[Coordinate-based object records]
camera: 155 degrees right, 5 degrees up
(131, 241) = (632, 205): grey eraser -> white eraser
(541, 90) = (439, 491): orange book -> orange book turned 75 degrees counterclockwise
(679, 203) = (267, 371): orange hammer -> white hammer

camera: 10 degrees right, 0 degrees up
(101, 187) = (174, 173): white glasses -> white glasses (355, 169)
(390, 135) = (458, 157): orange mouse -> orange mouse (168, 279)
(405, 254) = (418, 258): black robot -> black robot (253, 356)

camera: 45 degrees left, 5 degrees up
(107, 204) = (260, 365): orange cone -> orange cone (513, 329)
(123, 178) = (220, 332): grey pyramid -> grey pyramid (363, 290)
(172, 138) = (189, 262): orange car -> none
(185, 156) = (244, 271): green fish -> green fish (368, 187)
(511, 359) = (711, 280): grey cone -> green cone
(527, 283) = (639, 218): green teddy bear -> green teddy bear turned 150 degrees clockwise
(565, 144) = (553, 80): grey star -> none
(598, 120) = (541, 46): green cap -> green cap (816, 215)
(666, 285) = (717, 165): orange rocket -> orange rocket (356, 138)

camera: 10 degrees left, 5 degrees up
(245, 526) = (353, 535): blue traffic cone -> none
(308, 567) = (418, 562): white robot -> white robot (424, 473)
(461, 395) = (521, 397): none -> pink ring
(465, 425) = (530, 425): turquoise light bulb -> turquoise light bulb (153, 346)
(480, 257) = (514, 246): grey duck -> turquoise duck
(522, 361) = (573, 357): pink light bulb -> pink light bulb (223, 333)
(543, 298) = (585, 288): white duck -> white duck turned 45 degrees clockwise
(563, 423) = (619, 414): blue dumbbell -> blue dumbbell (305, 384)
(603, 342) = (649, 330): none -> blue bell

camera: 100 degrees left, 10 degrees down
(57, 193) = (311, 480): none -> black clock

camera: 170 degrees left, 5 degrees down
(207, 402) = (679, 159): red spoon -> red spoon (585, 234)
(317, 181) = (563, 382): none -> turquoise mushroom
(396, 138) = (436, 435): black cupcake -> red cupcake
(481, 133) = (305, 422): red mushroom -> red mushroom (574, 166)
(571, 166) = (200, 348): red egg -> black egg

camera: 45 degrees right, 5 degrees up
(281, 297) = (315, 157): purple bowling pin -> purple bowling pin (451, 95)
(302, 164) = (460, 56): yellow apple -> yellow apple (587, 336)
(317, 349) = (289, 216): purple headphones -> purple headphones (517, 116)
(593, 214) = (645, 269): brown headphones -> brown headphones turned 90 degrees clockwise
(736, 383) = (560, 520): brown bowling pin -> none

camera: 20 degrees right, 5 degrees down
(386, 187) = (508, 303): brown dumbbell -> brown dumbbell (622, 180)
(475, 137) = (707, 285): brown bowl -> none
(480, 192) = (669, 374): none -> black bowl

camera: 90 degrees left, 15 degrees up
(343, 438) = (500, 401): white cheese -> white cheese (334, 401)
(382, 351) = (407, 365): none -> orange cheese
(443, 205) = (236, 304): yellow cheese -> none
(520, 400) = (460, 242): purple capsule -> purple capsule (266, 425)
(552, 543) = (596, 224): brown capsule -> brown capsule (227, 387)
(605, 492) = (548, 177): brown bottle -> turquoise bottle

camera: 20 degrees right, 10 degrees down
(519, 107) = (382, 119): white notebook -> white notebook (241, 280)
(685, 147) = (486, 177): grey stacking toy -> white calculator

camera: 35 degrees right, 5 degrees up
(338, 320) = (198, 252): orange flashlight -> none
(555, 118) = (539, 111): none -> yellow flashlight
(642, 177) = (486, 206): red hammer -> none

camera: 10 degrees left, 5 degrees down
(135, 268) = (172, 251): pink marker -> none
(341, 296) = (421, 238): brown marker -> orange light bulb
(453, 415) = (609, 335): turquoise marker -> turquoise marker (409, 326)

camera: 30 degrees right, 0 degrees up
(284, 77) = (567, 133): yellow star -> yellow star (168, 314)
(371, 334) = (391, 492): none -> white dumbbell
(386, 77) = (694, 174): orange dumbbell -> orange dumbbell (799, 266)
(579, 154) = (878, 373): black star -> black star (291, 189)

◆ WHAT THE TASK REQUIRES ◆
Restate the records above exactly.

◆ WRITTEN RESPONSE ◆
camera: 155 degrees right, 5 degrees up
(131, 241) = (632, 205): grey eraser -> white eraser
(541, 90) = (439, 491): orange book -> orange book turned 75 degrees counterclockwise
(679, 203) = (267, 371): orange hammer -> white hammer

camera: 10 degrees right, 0 degrees up
(101, 187) = (174, 173): white glasses -> white glasses (355, 169)
(390, 135) = (458, 157): orange mouse -> orange mouse (168, 279)
(405, 254) = (418, 258): black robot -> black robot (253, 356)

camera: 45 degrees left, 5 degrees up
(107, 204) = (260, 365): orange cone -> orange cone (513, 329)
(123, 178) = (220, 332): grey pyramid -> grey pyramid (363, 290)
(172, 138) = (189, 262): orange car -> none
(185, 156) = (244, 271): green fish -> green fish (368, 187)
(511, 359) = (711, 280): grey cone -> green cone
(527, 283) = (639, 218): green teddy bear -> green teddy bear turned 150 degrees clockwise
(565, 144) = (553, 80): grey star -> none
(598, 120) = (541, 46): green cap -> green cap (816, 215)
(666, 285) = (717, 165): orange rocket -> orange rocket (356, 138)

camera: 10 degrees left, 5 degrees up
(245, 526) = (353, 535): blue traffic cone -> none
(308, 567) = (418, 562): white robot -> white robot (424, 473)
(461, 395) = (521, 397): none -> pink ring
(465, 425) = (530, 425): turquoise light bulb -> turquoise light bulb (153, 346)
(480, 257) = (514, 246): grey duck -> turquoise duck
(522, 361) = (573, 357): pink light bulb -> pink light bulb (223, 333)
(543, 298) = (585, 288): white duck -> white duck turned 45 degrees clockwise
(563, 423) = (619, 414): blue dumbbell -> blue dumbbell (305, 384)
(603, 342) = (649, 330): none -> blue bell

camera: 100 degrees left, 10 degrees down
(57, 193) = (311, 480): none -> black clock

camera: 170 degrees left, 5 degrees down
(207, 402) = (679, 159): red spoon -> red spoon (585, 234)
(317, 181) = (563, 382): none -> turquoise mushroom
(396, 138) = (436, 435): black cupcake -> red cupcake
(481, 133) = (305, 422): red mushroom -> red mushroom (574, 166)
(571, 166) = (200, 348): red egg -> black egg

camera: 45 degrees right, 5 degrees up
(281, 297) = (315, 157): purple bowling pin -> purple bowling pin (451, 95)
(302, 164) = (460, 56): yellow apple -> yellow apple (587, 336)
(317, 349) = (289, 216): purple headphones -> purple headphones (517, 116)
(593, 214) = (645, 269): brown headphones -> brown headphones turned 90 degrees clockwise
(736, 383) = (560, 520): brown bowling pin -> none

camera: 20 degrees right, 5 degrees down
(386, 187) = (508, 303): brown dumbbell -> brown dumbbell (622, 180)
(475, 137) = (707, 285): brown bowl -> none
(480, 192) = (669, 374): none -> black bowl

camera: 90 degrees left, 15 degrees up
(343, 438) = (500, 401): white cheese -> white cheese (334, 401)
(382, 351) = (407, 365): none -> orange cheese
(443, 205) = (236, 304): yellow cheese -> none
(520, 400) = (460, 242): purple capsule -> purple capsule (266, 425)
(552, 543) = (596, 224): brown capsule -> brown capsule (227, 387)
(605, 492) = (548, 177): brown bottle -> turquoise bottle

camera: 20 degrees right, 10 degrees down
(519, 107) = (382, 119): white notebook -> white notebook (241, 280)
(685, 147) = (486, 177): grey stacking toy -> white calculator

camera: 35 degrees right, 5 degrees up
(338, 320) = (198, 252): orange flashlight -> none
(555, 118) = (539, 111): none -> yellow flashlight
(642, 177) = (486, 206): red hammer -> none

camera: 10 degrees left, 5 degrees down
(135, 268) = (172, 251): pink marker -> none
(341, 296) = (421, 238): brown marker -> orange light bulb
(453, 415) = (609, 335): turquoise marker -> turquoise marker (409, 326)

camera: 30 degrees right, 0 degrees up
(284, 77) = (567, 133): yellow star -> yellow star (168, 314)
(371, 334) = (391, 492): none -> white dumbbell
(386, 77) = (694, 174): orange dumbbell -> orange dumbbell (799, 266)
(579, 154) = (878, 373): black star -> black star (291, 189)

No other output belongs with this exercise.